Spot each line in the records below where the word "camera" occurs, then copy it.

==========

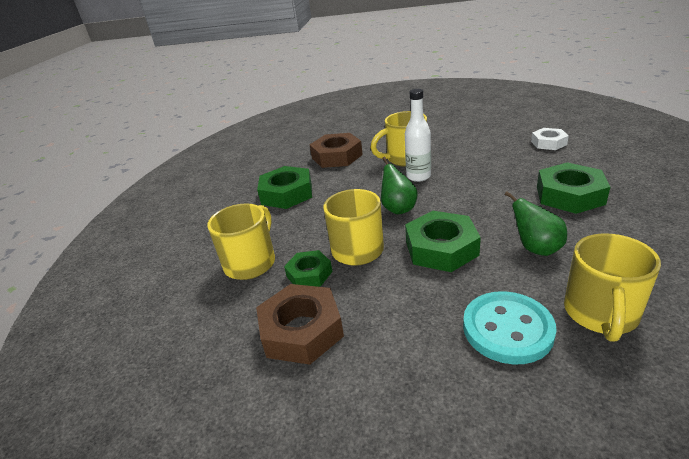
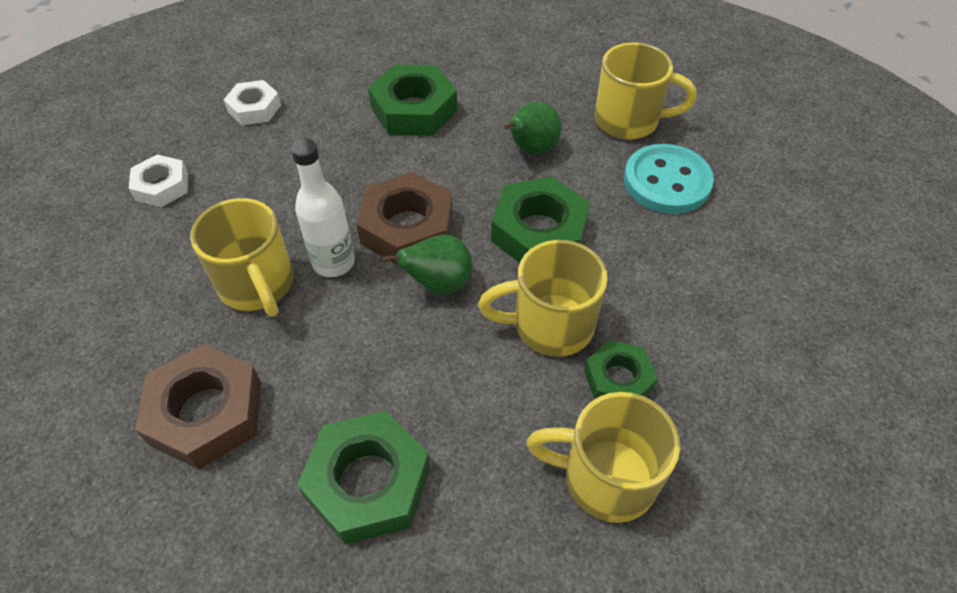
camera: 105 degrees left, 20 degrees up
(301, 330) = (727, 364): brown nut -> brown nut (407, 228)
(475, 129) = (162, 186): none -> white nut

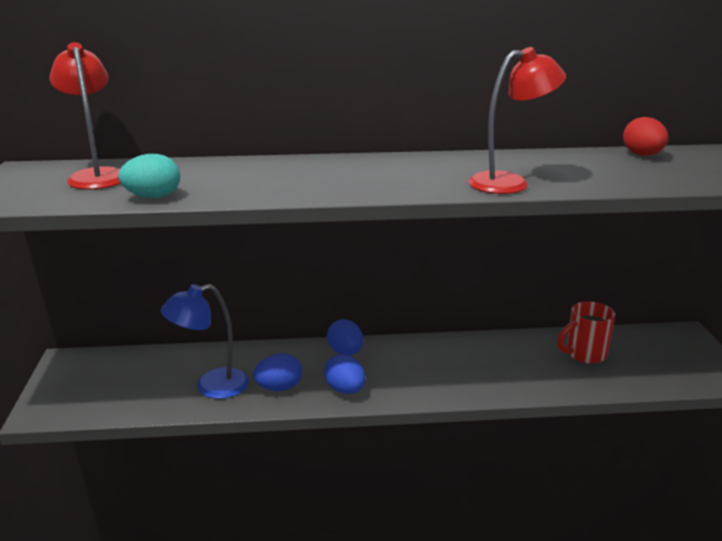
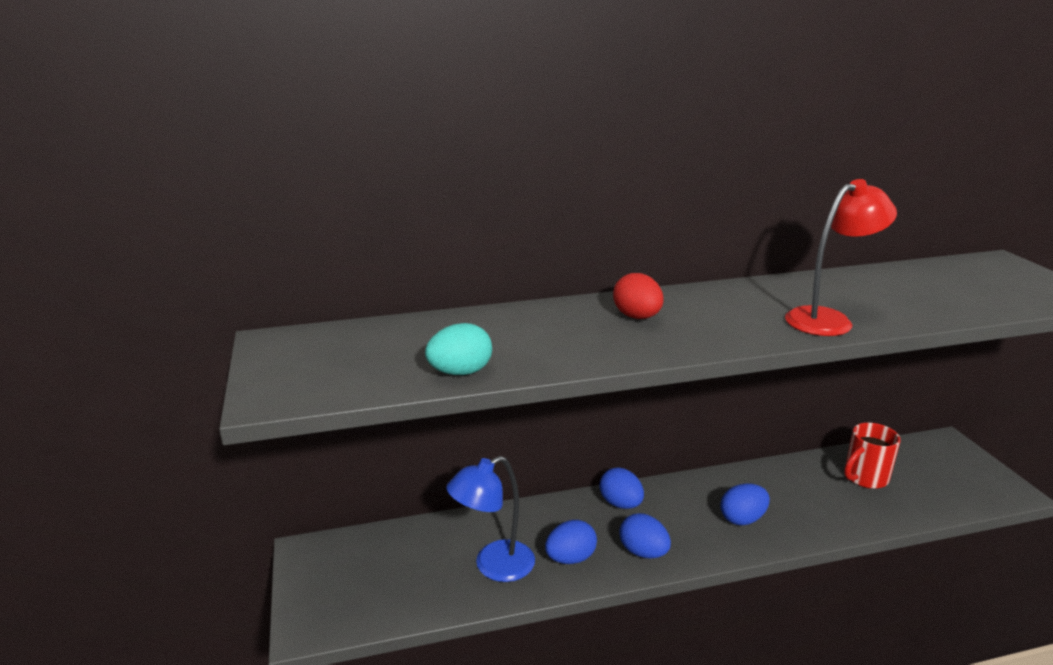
camera: 10 degrees left, 0 degrees up
(96, 176) = (368, 345): red lamp -> none
(449, 374) = (742, 519): none -> blue egg
(642, 155) = (926, 272): red egg -> red egg (637, 317)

==========

Solution to the problem:
camera: 105 degrees left, 20 degrees up
camera: 10 degrees left, 0 degrees up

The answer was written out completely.